AIM OF THE TASK>
In the data that follows, count the lines where "brązowy" appears, and write only the number.

DATA FOR ANALYSIS>

──────────────────────────────

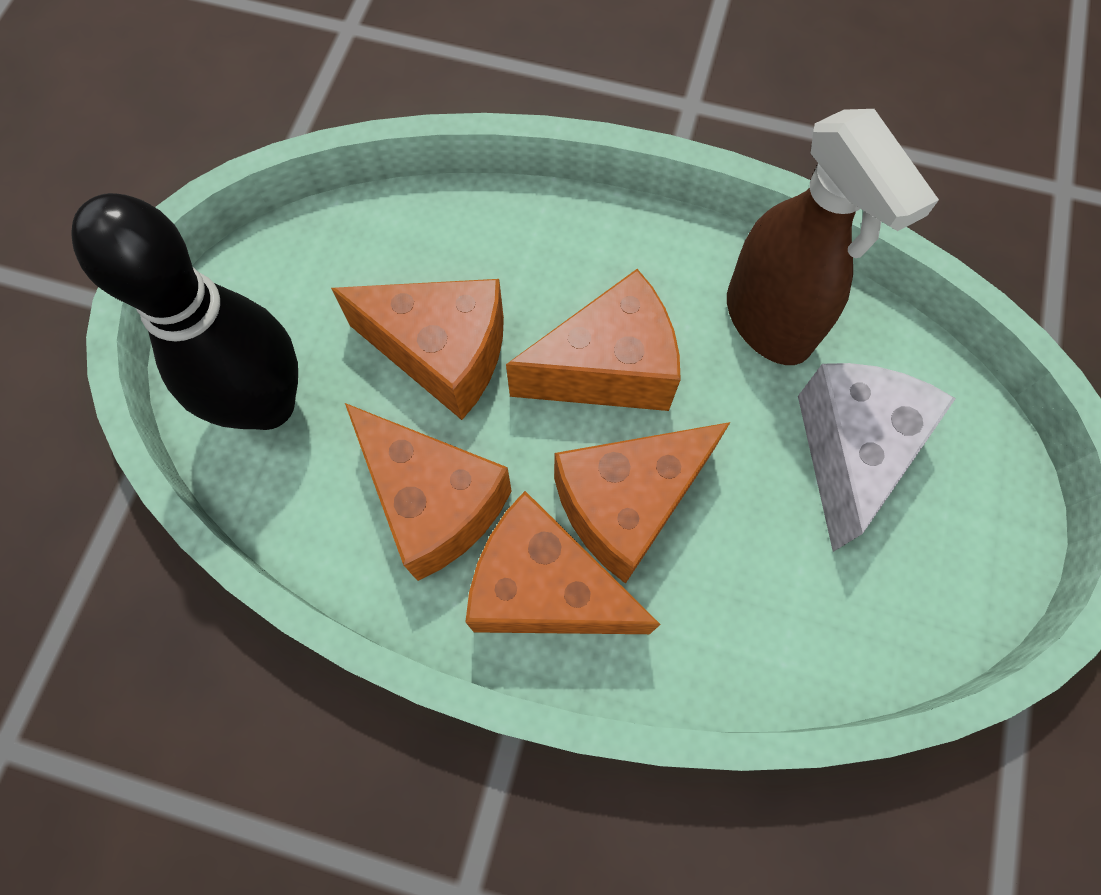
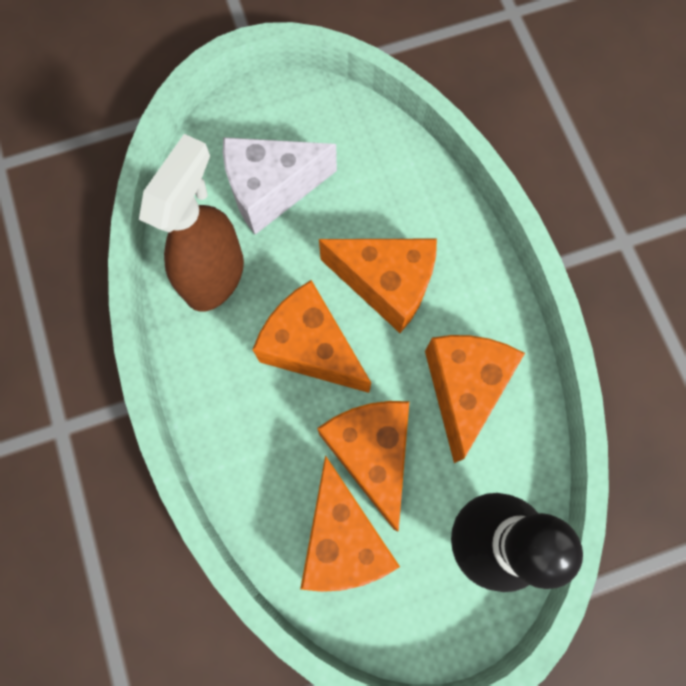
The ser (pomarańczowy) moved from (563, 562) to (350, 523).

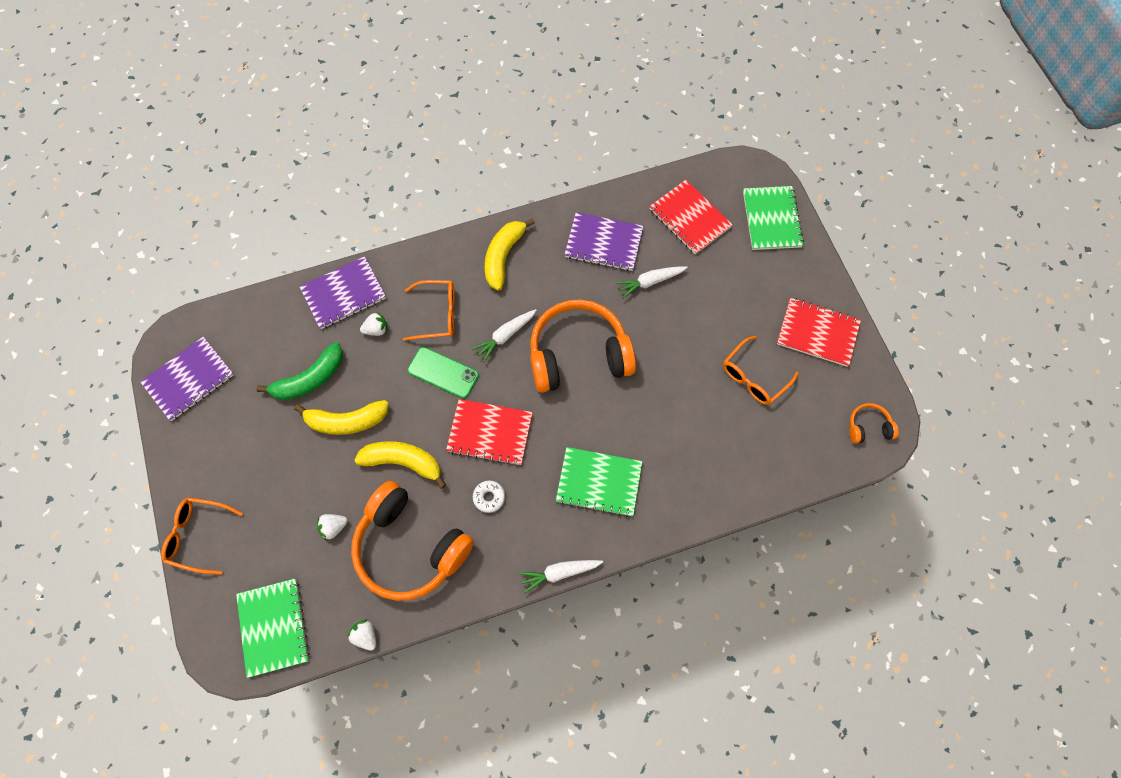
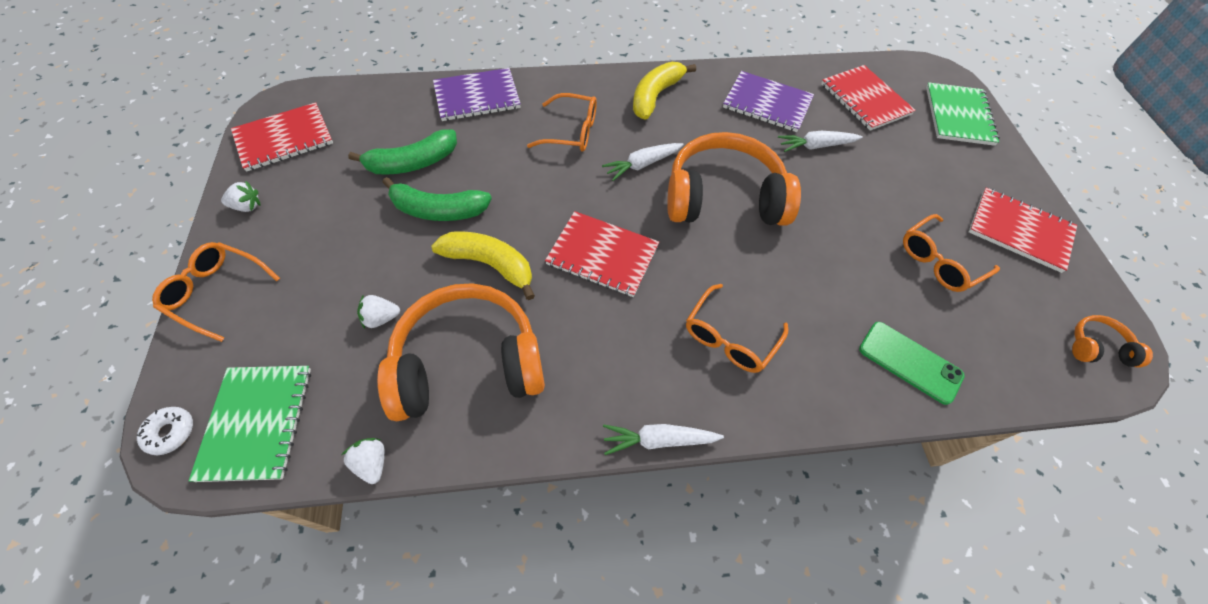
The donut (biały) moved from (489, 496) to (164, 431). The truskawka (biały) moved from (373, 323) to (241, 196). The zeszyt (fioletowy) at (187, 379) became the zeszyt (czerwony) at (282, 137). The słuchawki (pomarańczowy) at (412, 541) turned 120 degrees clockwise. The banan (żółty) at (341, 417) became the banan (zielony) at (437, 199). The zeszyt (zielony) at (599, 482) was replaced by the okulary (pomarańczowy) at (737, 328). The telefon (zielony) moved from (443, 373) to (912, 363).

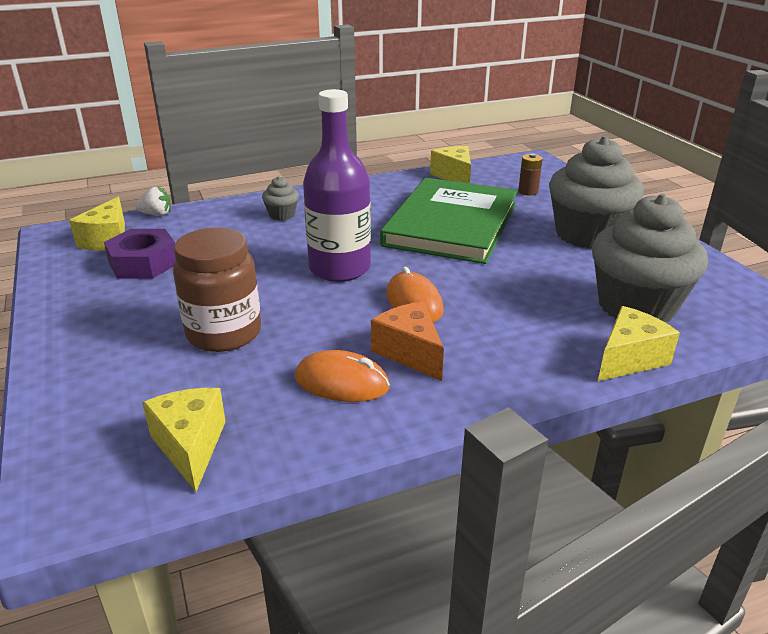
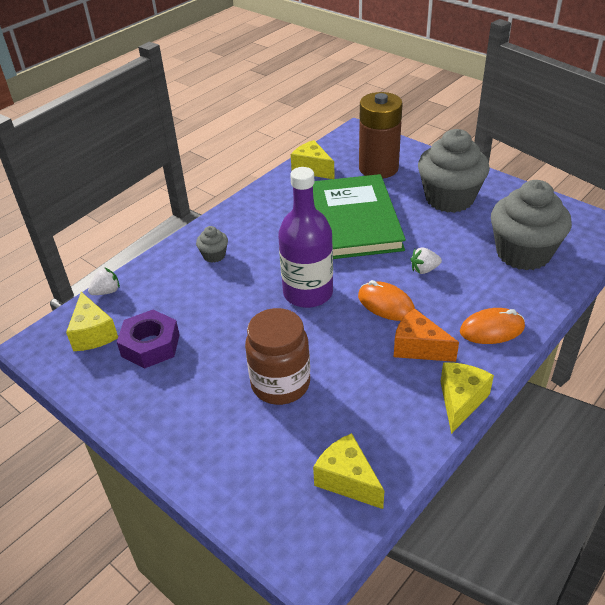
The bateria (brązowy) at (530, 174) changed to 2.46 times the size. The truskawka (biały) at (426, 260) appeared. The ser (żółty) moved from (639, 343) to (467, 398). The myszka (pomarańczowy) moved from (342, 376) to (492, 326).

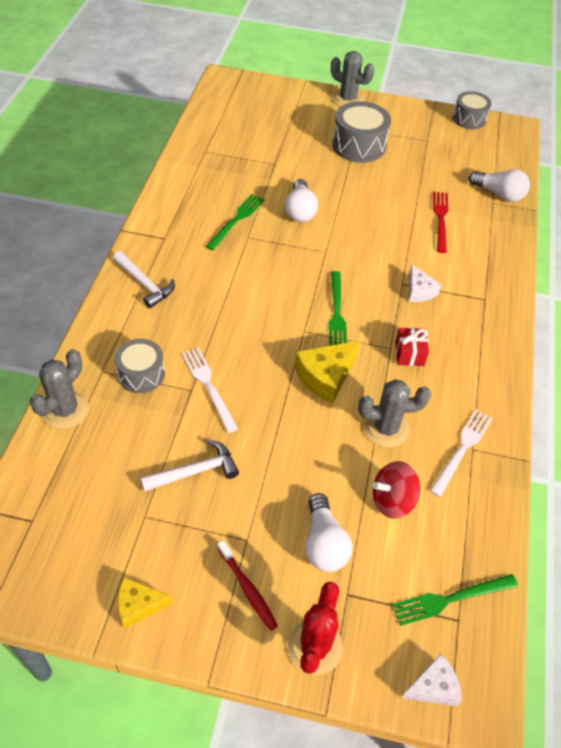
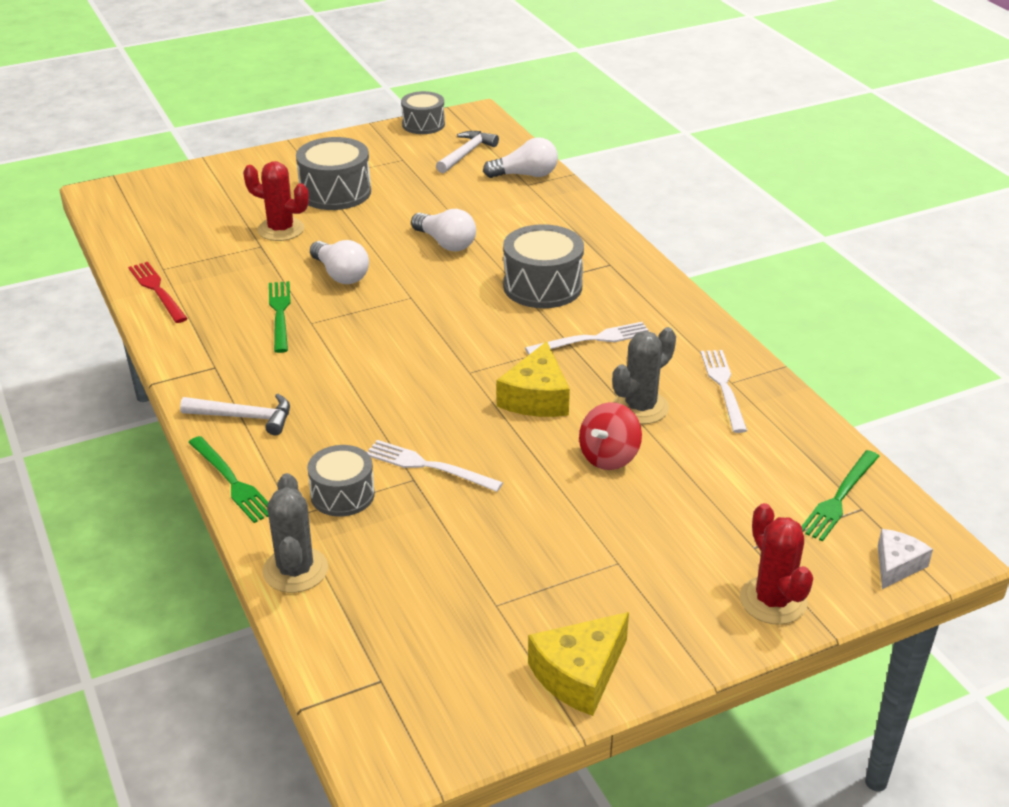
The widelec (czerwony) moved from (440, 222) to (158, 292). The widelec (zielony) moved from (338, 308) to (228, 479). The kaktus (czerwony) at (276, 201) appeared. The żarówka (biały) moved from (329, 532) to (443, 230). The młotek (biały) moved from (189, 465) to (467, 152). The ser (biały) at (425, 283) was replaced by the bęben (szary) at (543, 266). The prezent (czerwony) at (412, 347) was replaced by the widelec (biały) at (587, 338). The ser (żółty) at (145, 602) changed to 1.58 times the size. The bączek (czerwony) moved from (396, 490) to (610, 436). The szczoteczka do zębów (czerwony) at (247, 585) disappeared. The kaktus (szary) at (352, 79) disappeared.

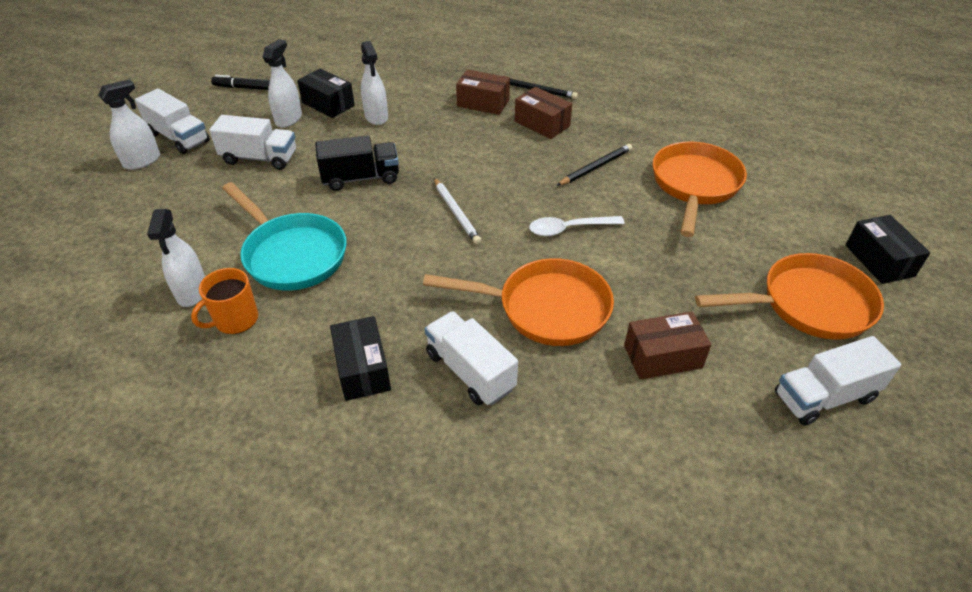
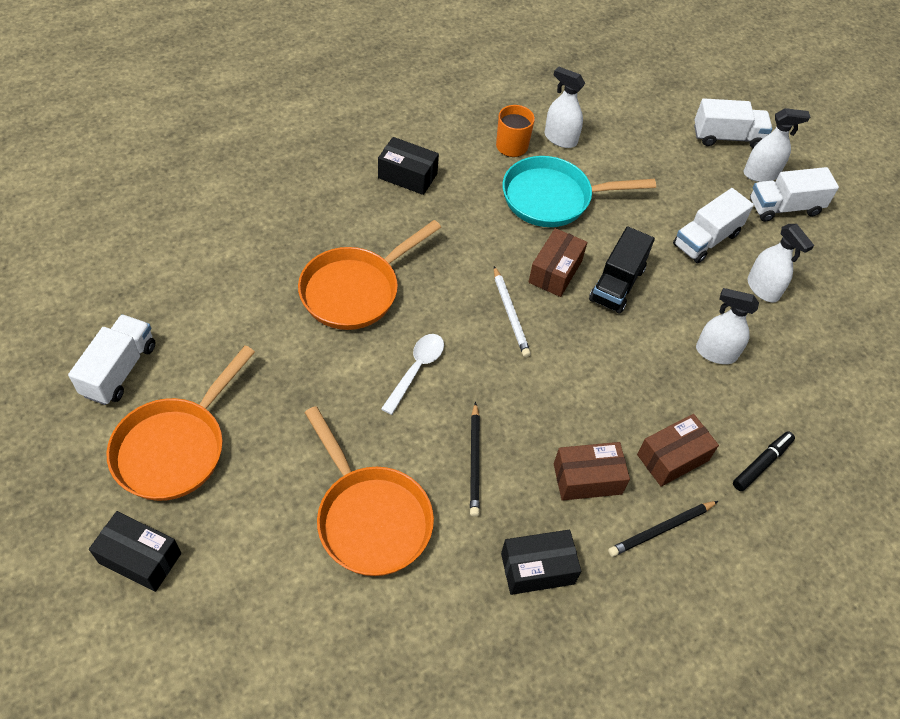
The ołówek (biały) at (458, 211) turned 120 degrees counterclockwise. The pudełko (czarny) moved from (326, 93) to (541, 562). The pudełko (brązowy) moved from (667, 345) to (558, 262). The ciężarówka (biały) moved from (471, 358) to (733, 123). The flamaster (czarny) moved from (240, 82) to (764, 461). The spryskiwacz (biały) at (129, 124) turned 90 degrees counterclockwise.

──────────────────────────────

EXERCISE OUTPUT>
2